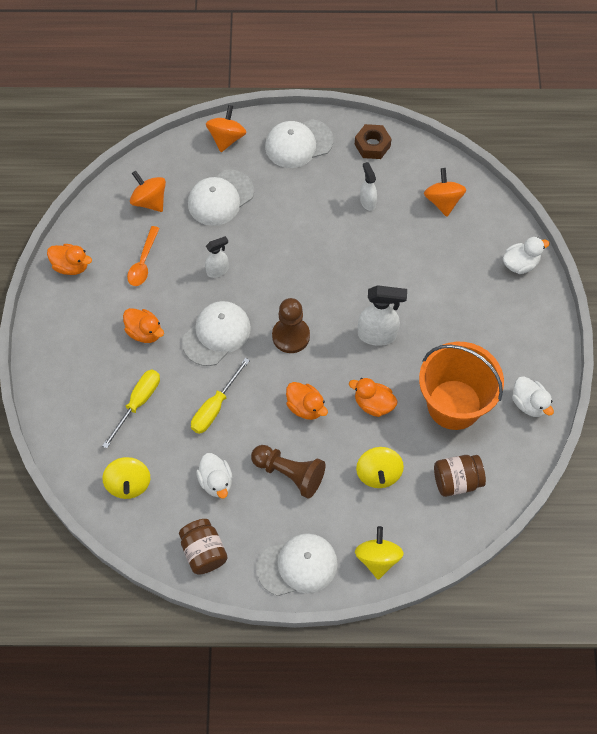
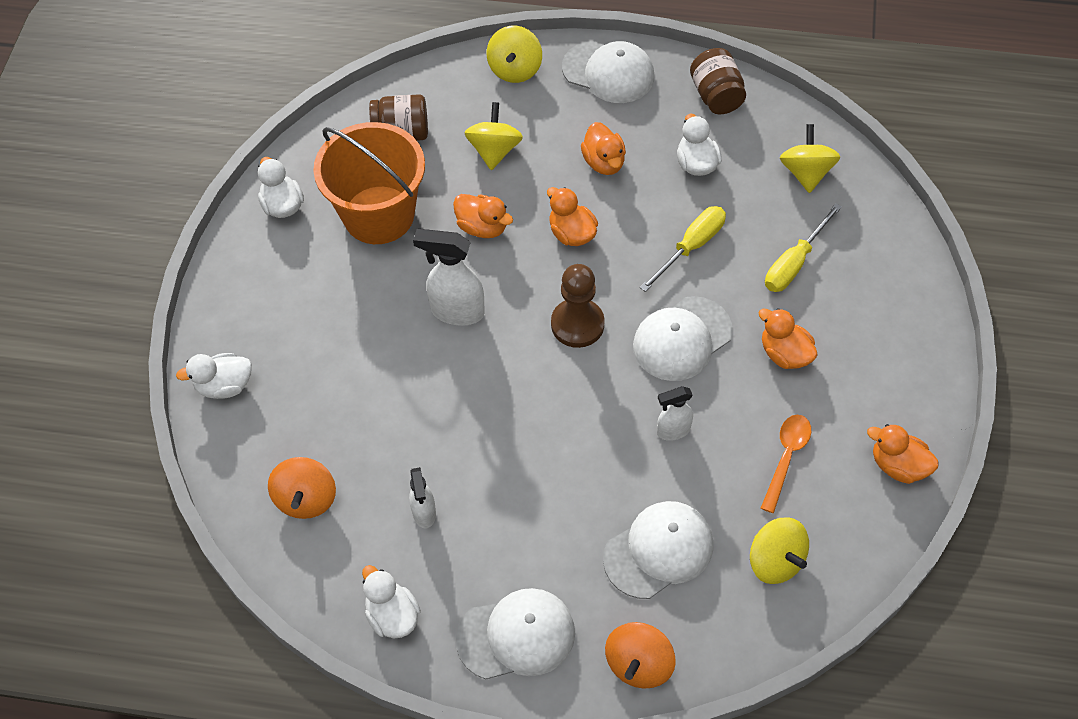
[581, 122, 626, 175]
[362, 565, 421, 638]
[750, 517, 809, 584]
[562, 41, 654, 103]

PROMPT :: Copy the data word for word, no pictures.

SOLUTION ::
[581, 122, 626, 175]
[362, 565, 421, 638]
[750, 517, 809, 584]
[562, 41, 654, 103]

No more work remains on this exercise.